• _WHAT THE TASK REQUIRES_: Copy the rows verbatim from the beginning through the line containing "Question: Two points", including that line.

(Saved entries)
>>>

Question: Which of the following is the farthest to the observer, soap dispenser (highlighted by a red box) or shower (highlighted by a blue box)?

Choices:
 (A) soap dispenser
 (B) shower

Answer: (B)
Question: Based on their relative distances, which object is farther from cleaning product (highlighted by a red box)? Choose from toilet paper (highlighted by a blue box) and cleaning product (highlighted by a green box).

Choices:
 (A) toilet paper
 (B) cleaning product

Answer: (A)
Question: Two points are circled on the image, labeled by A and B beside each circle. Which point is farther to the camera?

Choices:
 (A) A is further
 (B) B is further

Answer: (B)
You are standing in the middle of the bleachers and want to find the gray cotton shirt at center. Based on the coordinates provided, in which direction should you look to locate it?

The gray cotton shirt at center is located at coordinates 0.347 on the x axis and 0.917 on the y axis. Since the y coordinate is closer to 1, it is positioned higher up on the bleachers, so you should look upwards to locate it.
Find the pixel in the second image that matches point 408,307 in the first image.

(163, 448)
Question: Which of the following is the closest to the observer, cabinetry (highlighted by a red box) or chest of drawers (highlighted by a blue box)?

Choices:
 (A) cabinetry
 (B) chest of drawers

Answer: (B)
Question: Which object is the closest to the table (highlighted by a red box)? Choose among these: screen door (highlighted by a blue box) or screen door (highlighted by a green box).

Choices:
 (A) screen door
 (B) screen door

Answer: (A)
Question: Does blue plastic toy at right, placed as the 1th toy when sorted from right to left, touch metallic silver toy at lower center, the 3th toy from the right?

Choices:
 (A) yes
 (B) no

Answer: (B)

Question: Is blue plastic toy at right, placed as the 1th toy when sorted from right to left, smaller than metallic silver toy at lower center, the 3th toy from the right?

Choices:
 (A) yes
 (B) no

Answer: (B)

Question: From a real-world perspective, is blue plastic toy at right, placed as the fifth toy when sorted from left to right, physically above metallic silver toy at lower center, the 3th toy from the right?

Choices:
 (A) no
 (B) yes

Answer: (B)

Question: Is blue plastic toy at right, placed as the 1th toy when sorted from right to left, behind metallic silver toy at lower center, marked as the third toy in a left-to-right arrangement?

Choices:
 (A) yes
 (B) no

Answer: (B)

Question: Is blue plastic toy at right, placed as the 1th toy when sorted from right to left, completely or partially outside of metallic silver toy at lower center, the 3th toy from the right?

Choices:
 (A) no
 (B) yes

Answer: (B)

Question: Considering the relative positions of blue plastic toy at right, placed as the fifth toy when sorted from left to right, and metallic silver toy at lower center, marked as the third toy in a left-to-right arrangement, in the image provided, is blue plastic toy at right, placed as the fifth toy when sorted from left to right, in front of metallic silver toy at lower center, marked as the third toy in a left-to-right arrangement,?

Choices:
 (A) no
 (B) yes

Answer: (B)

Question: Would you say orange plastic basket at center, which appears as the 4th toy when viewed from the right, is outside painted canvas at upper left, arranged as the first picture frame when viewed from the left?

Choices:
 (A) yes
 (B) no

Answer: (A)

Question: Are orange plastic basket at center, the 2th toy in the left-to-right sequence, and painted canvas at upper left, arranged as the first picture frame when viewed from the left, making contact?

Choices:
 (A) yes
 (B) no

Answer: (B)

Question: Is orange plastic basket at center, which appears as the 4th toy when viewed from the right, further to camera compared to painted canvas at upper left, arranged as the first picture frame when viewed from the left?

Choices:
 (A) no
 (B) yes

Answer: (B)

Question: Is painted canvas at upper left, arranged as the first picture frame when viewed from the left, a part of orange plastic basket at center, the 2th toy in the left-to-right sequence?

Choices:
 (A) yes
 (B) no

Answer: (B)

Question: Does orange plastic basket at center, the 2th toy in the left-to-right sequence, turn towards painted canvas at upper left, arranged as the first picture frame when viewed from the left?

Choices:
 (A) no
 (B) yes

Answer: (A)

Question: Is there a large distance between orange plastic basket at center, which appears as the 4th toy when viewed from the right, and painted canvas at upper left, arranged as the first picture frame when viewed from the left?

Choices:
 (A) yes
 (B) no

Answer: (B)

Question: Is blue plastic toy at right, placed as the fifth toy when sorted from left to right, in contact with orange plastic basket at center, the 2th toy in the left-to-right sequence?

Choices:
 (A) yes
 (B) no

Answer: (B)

<<<

• _PROBLEM SOLUTION_:
Question: Which of the following is the farthest to the observer, soap dispenser (highlighted by a red box) or shower (highlighted by a blue box)?

Choices:
 (A) soap dispenser
 (B) shower

Answer: (B)
Question: Based on their relative distances, which object is farther from cleaning product (highlighted by a red box)? Choose from toilet paper (highlighted by a blue box) and cleaning product (highlighted by a green box).

Choices:
 (A) toilet paper
 (B) cleaning product

Answer: (A)
Question: Two points are circled on the image, labeled by A and B beside each circle. Which point is farther to the camera?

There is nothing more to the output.